▸ Exercise brief: Begin at the line that has "R211: 10k (0V, VB) -> 12k (0V, VB)", stop after the line that has "SP203: speaker 32R (0V, SPK) -> none", and print exactly those lines from the records below, without any pictures.

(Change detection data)
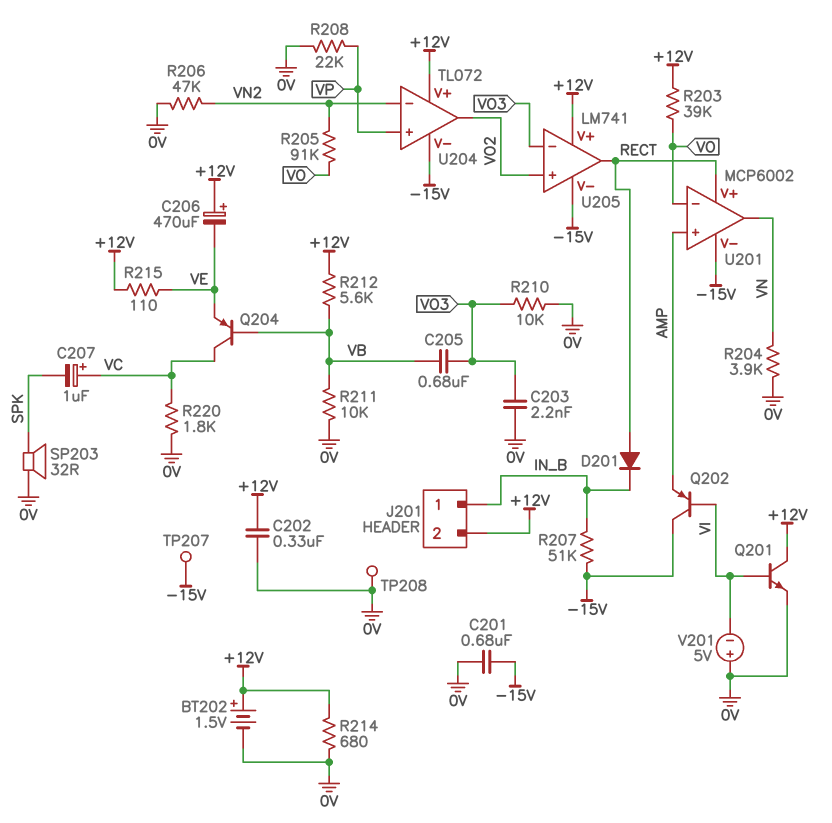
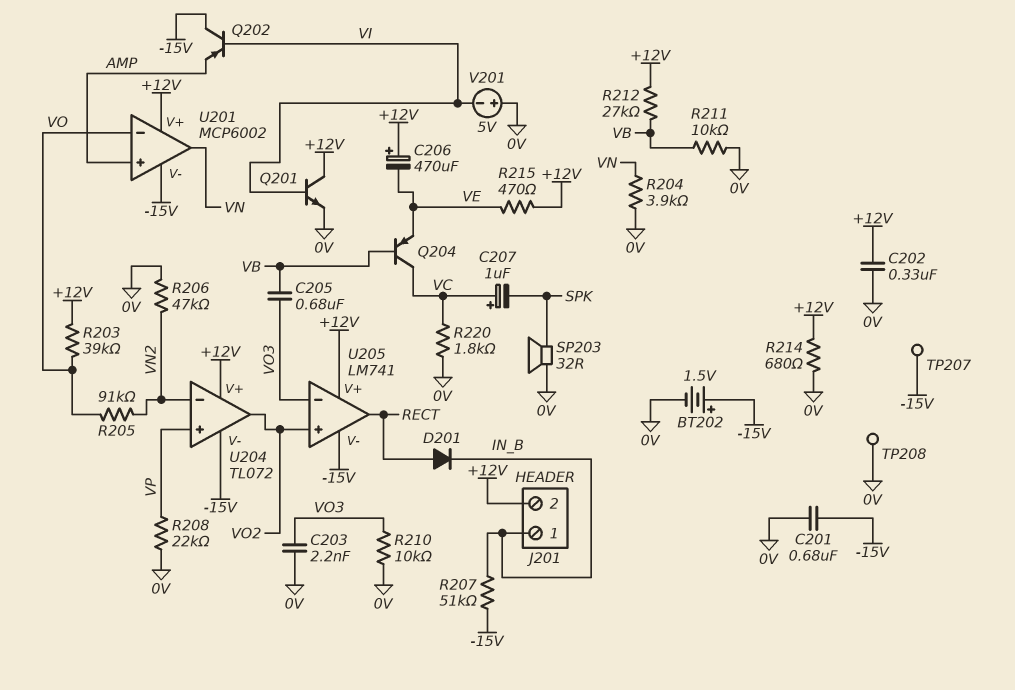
BT202: 1.5V (plus +12V, minus 0V) -> 1.5V (plus -15V, minus 0V)
R212: 5.6k (+12V, VB) -> 27k (+12V, VB)
R215: 110 (+12V, VE) -> 470 (+12V, VE)
U201 pin V+: RECT -> +12V

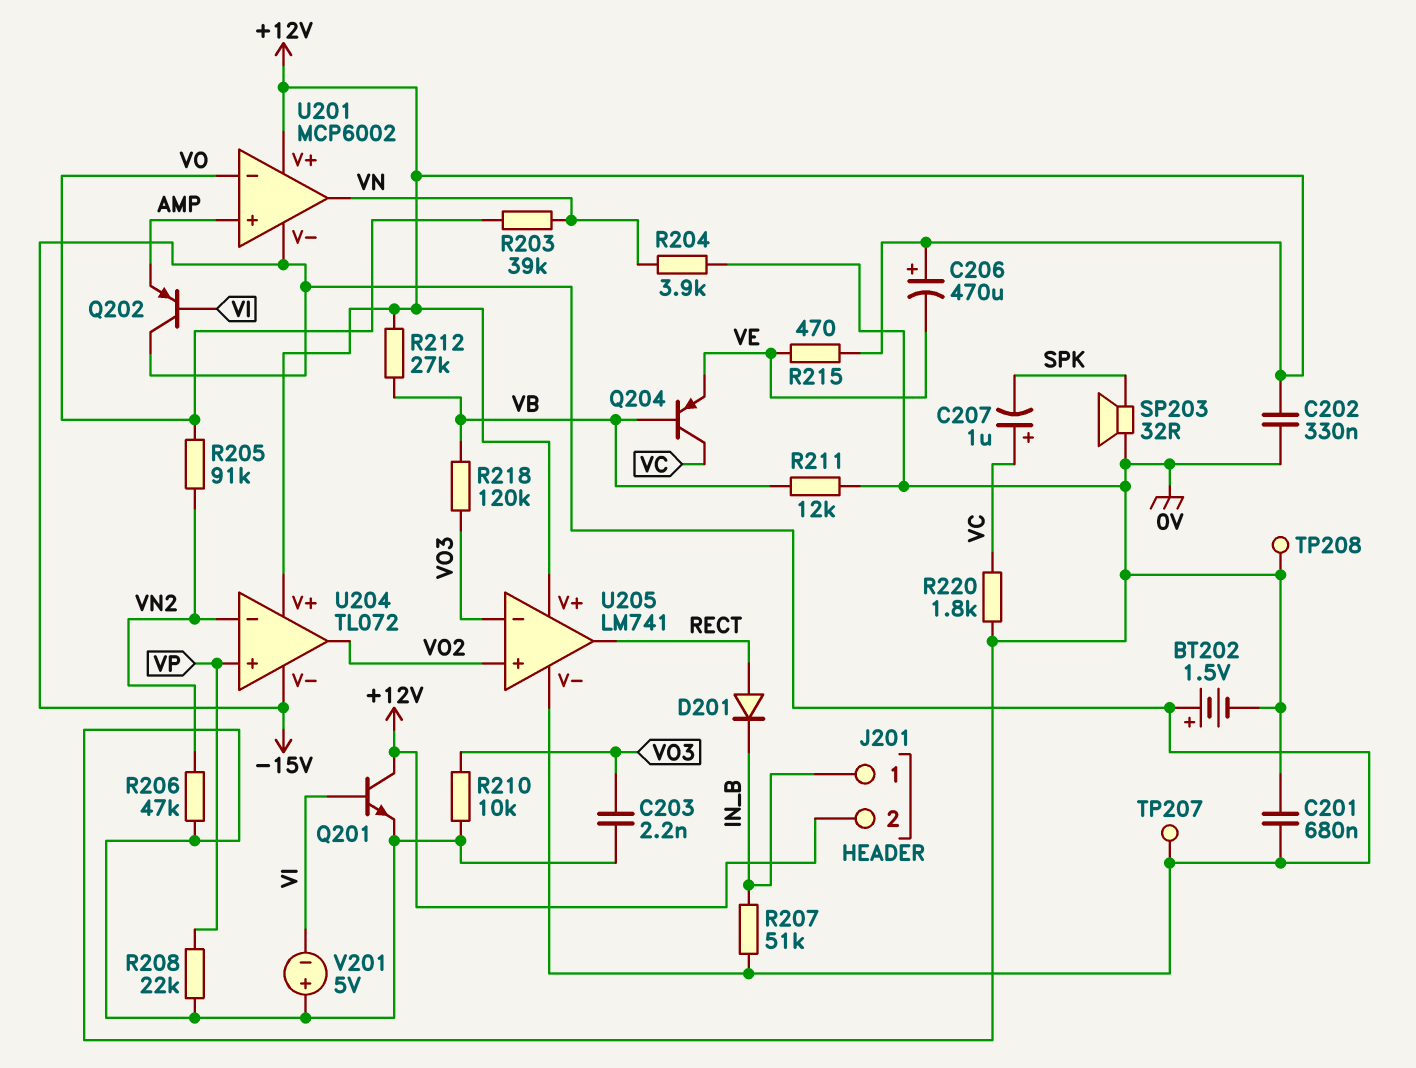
C205: 680nF (VB, VO3) -> none
R203: 39k (+12V, VO) -> 39k (VN, VO)
R211: 10k (0V, VB) -> 12k (0V, VB)
R214: 680 (+12V, 0V) -> none
R218: none -> 120k (VB, VO3)

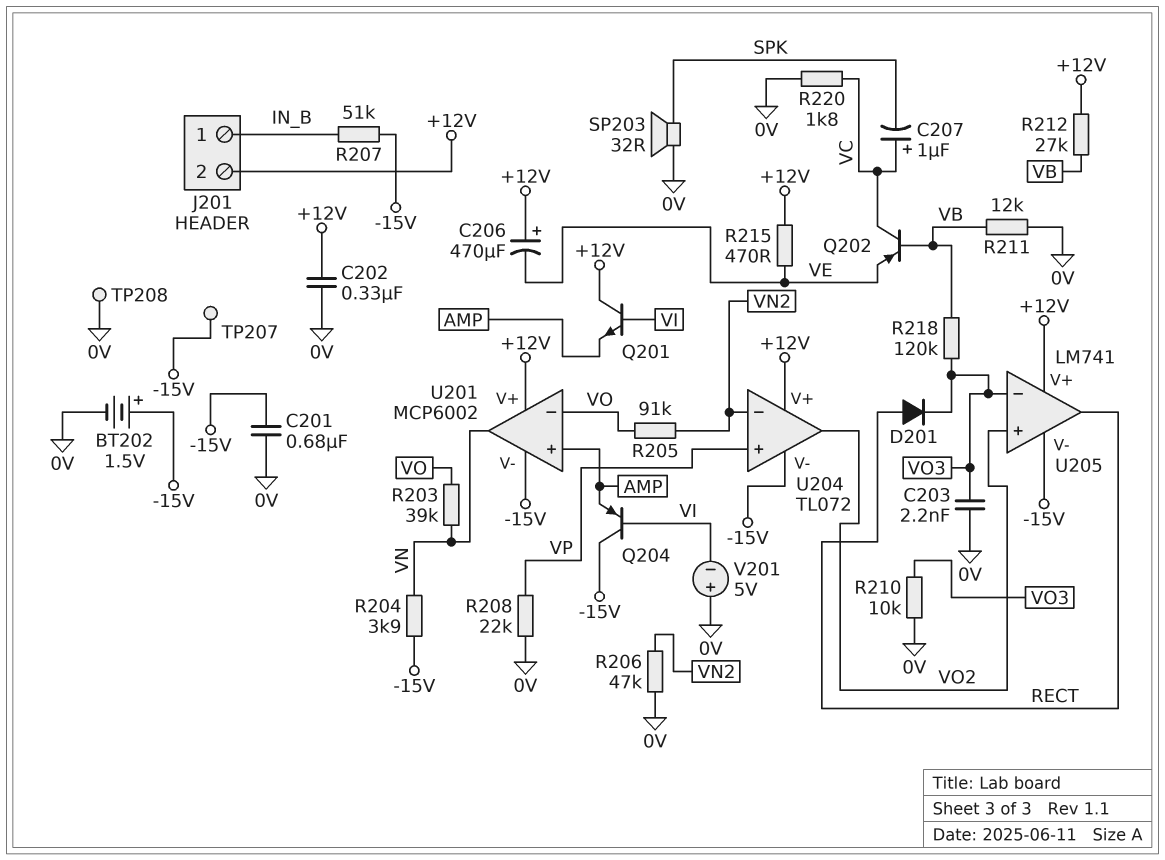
D201: diode (A RECT, K IN_B) -> diode (A RECT, K VO3)
Q201: NPN (B VI, C +12V, E 0V) -> NPN (B VI, C +12V, E AMP)
Q202: PNP (B VI, C -15V, E AMP) -> PNP (B VB, C VC, E VE)
Q204: PNP (B VB, C VC, E VE) -> PNP (B VI, C -15V, E AMP)
R204: 3.9k (0V, VN) -> 3.9k (-15V, VN)

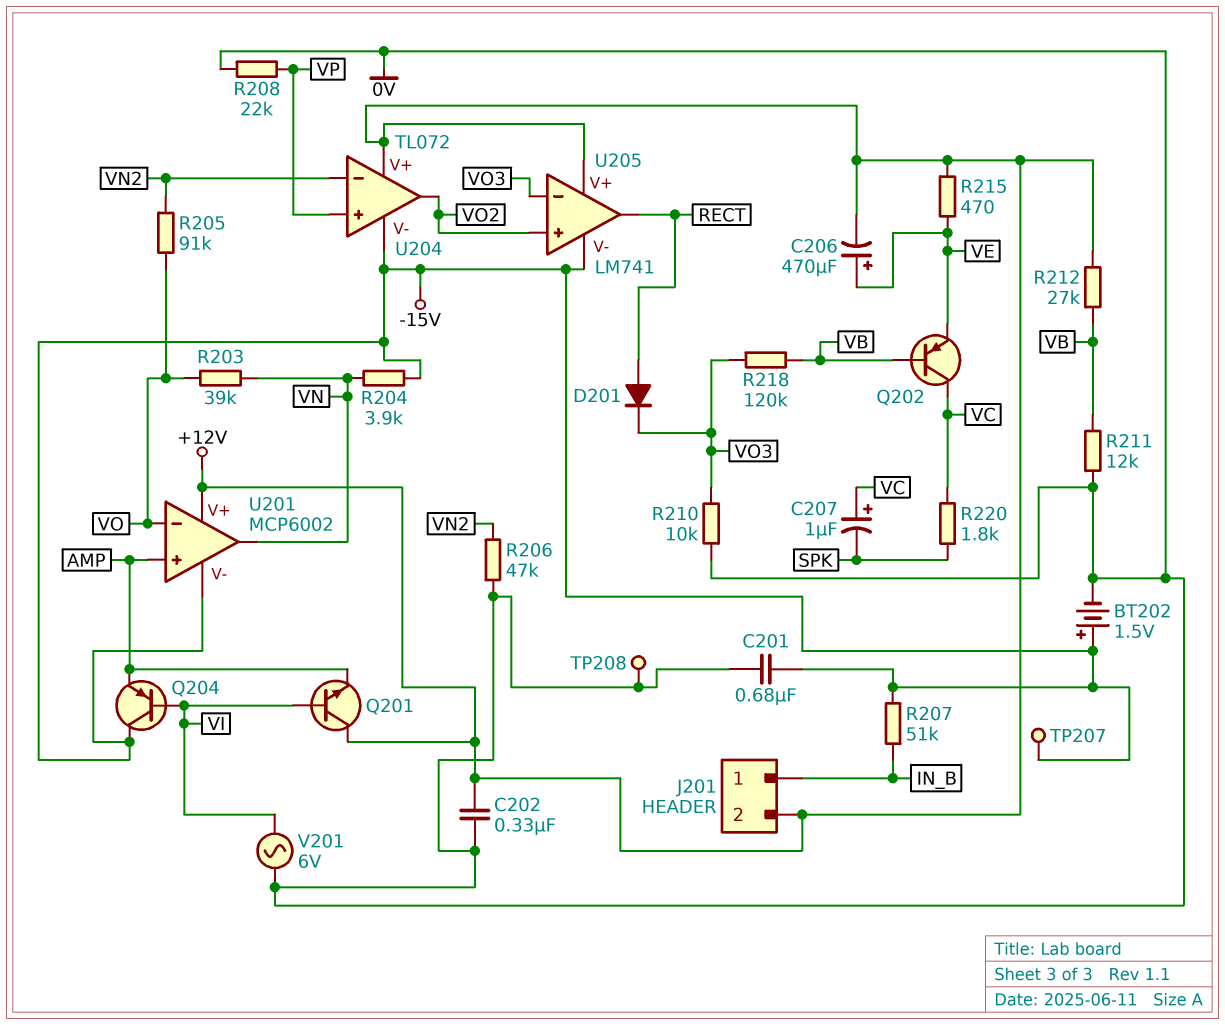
C203: 2.2nF (0V, VO3) -> none
C206: 470uF (plus +12V, minus VE) -> 470uF (plus VE, minus +12V)
R220: 1.8k (0V, VC) -> 1.8k (SPK, VC)
SP203: speaker 32R (0V, SPK) -> none
V201: 5V (plus 0V, minus VI) -> AC 6V (0V, VI)

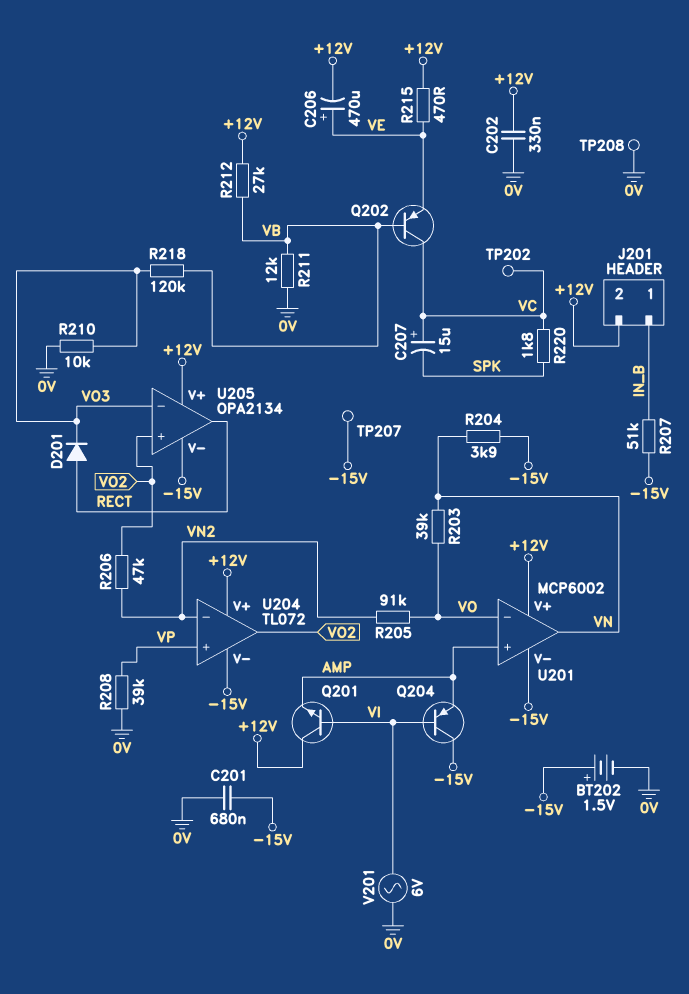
C207: 1uF (plus VC, minus SPK) -> 15uF (plus VC, minus SPK)
R206: 47k (0V, VN2) -> 47k (VN2, VO2)
R208: 22k (0V, VP) -> 39k (0V, VP)
TP202: none -> test point (VC)
U205: LM741 -> OPA2134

▸ Expected output:
R211: 10k (0V, VB) -> 12k (0V, VB)
R214: 680 (+12V, 0V) -> none
R218: none -> 120k (VB, VO3)

D201: diode (A RECT, K IN_B) -> diode (A RECT, K VO3)
Q201: NPN (B VI, C +12V, E 0V) -> NPN (B VI, C +12V, E AMP)
Q202: PNP (B VI, C -15V, E AMP) -> PNP (B VB, C VC, E VE)
Q204: PNP (B VB, C VC, E VE) -> PNP (B VI, C -15V, E AMP)
R204: 3.9k (0V, VN) -> 3.9k (-15V, VN)

C203: 2.2nF (0V, VO3) -> none
C206: 470uF (plus +12V, minus VE) -> 470uF (plus VE, minus +12V)
R220: 1.8k (0V, VC) -> 1.8k (SPK, VC)
SP203: speaker 32R (0V, SPK) -> none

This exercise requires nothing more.